# Extracted entries
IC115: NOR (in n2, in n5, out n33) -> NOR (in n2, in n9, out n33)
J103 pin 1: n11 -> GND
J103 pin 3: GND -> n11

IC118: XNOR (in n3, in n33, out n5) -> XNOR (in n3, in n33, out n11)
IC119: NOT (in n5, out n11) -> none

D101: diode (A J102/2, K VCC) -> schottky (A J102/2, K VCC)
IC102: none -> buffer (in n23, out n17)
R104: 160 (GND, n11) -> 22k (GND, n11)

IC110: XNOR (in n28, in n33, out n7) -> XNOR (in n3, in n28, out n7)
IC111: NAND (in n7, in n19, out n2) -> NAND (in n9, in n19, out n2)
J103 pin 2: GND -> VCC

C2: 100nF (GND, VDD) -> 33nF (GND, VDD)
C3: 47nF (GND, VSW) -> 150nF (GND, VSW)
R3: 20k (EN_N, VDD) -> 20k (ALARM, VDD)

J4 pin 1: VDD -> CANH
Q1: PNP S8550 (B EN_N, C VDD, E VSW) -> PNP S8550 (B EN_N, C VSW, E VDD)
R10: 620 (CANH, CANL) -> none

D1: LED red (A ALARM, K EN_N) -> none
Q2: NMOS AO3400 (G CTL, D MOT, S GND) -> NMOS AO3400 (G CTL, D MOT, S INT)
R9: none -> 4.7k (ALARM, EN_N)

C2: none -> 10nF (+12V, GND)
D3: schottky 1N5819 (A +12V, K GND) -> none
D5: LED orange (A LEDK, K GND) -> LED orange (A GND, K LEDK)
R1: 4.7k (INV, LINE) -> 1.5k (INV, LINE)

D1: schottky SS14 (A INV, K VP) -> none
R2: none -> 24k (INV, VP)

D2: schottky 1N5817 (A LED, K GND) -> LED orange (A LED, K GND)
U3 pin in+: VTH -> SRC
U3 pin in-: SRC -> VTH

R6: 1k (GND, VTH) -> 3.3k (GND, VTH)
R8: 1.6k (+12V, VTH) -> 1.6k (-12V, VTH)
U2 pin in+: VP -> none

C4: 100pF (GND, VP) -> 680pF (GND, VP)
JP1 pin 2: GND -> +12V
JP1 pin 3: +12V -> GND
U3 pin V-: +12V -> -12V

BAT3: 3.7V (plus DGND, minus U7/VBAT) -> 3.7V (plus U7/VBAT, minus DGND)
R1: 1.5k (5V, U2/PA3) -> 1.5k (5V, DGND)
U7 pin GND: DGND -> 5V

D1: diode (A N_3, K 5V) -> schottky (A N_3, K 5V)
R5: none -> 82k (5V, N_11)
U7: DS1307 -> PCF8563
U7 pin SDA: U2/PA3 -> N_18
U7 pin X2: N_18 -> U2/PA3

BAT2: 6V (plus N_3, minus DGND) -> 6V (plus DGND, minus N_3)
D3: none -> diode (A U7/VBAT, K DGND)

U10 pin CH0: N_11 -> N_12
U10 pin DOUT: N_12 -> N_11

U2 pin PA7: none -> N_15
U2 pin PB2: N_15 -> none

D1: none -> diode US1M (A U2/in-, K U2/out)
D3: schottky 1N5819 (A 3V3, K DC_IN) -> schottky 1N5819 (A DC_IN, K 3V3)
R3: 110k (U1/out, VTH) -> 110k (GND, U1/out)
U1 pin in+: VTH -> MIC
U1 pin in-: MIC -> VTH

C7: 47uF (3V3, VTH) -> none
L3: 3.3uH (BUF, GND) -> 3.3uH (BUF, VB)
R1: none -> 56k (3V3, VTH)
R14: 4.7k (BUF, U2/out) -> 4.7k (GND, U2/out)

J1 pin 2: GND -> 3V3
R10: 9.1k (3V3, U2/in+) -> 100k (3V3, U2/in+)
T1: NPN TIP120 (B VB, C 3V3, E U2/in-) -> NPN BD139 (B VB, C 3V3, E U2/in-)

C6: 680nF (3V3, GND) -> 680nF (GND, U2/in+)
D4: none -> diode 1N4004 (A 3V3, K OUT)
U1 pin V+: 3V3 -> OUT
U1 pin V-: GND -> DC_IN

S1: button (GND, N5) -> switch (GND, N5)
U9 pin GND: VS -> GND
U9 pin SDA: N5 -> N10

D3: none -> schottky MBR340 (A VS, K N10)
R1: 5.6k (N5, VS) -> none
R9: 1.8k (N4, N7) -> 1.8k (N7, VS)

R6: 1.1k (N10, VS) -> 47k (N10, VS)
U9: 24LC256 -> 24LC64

# Exercise aim
An exact copy of the listing above is what this exercise asks for.

# Exercise answer
IC115: NOR (in n2, in n5, out n33) -> NOR (in n2, in n9, out n33)
J103 pin 1: n11 -> GND
J103 pin 3: GND -> n11

IC118: XNOR (in n3, in n33, out n5) -> XNOR (in n3, in n33, out n11)
IC119: NOT (in n5, out n11) -> none

D101: diode (A J102/2, K VCC) -> schottky (A J102/2, K VCC)
IC102: none -> buffer (in n23, out n17)
R104: 160 (GND, n11) -> 22k (GND, n11)

IC110: XNOR (in n28, in n33, out n7) -> XNOR (in n3, in n28, out n7)
IC111: NAND (in n7, in n19, out n2) -> NAND (in n9, in n19, out n2)
J103 pin 2: GND -> VCC

C2: 100nF (GND, VDD) -> 33nF (GND, VDD)
C3: 47nF (GND, VSW) -> 150nF (GND, VSW)
R3: 20k (EN_N, VDD) -> 20k (ALARM, VDD)

J4 pin 1: VDD -> CANH
Q1: PNP S8550 (B EN_N, C VDD, E VSW) -> PNP S8550 (B EN_N, C VSW, E VDD)
R10: 620 (CANH, CANL) -> none

D1: LED red (A ALARM, K EN_N) -> none
Q2: NMOS AO3400 (G CTL, D MOT, S GND) -> NMOS AO3400 (G CTL, D MOT, S INT)
R9: none -> 4.7k (ALARM, EN_N)

C2: none -> 10nF (+12V, GND)
D3: schottky 1N5819 (A +12V, K GND) -> none
D5: LED orange (A LEDK, K GND) -> LED orange (A GND, K LEDK)
R1: 4.7k (INV, LINE) -> 1.5k (INV, LINE)

D1: schottky SS14 (A INV, K VP) -> none
R2: none -> 24k (INV, VP)

D2: schottky 1N5817 (A LED, K GND) -> LED orange (A LED, K GND)
U3 pin in+: VTH -> SRC
U3 pin in-: SRC -> VTH

R6: 1k (GND, VTH) -> 3.3k (GND, VTH)
R8: 1.6k (+12V, VTH) -> 1.6k (-12V, VTH)
U2 pin in+: VP -> none

C4: 100pF (GND, VP) -> 680pF (GND, VP)
JP1 pin 2: GND -> +12V
JP1 pin 3: +12V -> GND
U3 pin V-: +12V -> -12V

BAT3: 3.7V (plus DGND, minus U7/VBAT) -> 3.7V (plus U7/VBAT, minus DGND)
R1: 1.5k (5V, U2/PA3) -> 1.5k (5V, DGND)
U7 pin GND: DGND -> 5V

D1: diode (A N_3, K 5V) -> schottky (A N_3, K 5V)
R5: none -> 82k (5V, N_11)
U7: DS1307 -> PCF8563
U7 pin SDA: U2/PA3 -> N_18
U7 pin X2: N_18 -> U2/PA3

BAT2: 6V (plus N_3, minus DGND) -> 6V (plus DGND, minus N_3)
D3: none -> diode (A U7/VBAT, K DGND)

U10 pin CH0: N_11 -> N_12
U10 pin DOUT: N_12 -> N_11

U2 pin PA7: none -> N_15
U2 pin PB2: N_15 -> none

D1: none -> diode US1M (A U2/in-, K U2/out)
D3: schottky 1N5819 (A 3V3, K DC_IN) -> schottky 1N5819 (A DC_IN, K 3V3)
R3: 110k (U1/out, VTH) -> 110k (GND, U1/out)
U1 pin in+: VTH -> MIC
U1 pin in-: MIC -> VTH

C7: 47uF (3V3, VTH) -> none
L3: 3.3uH (BUF, GND) -> 3.3uH (BUF, VB)
R1: none -> 56k (3V3, VTH)
R14: 4.7k (BUF, U2/out) -> 4.7k (GND, U2/out)

J1 pin 2: GND -> 3V3
R10: 9.1k (3V3, U2/in+) -> 100k (3V3, U2/in+)
T1: NPN TIP120 (B VB, C 3V3, E U2/in-) -> NPN BD139 (B VB, C 3V3, E U2/in-)

C6: 680nF (3V3, GND) -> 680nF (GND, U2/in+)
D4: none -> diode 1N4004 (A 3V3, K OUT)
U1 pin V+: 3V3 -> OUT
U1 pin V-: GND -> DC_IN

S1: button (GND, N5) -> switch (GND, N5)
U9 pin GND: VS -> GND
U9 pin SDA: N5 -> N10

D3: none -> schottky MBR340 (A VS, K N10)
R1: 5.6k (N5, VS) -> none
R9: 1.8k (N4, N7) -> 1.8k (N7, VS)

R6: 1.1k (N10, VS) -> 47k (N10, VS)
U9: 24LC256 -> 24LC64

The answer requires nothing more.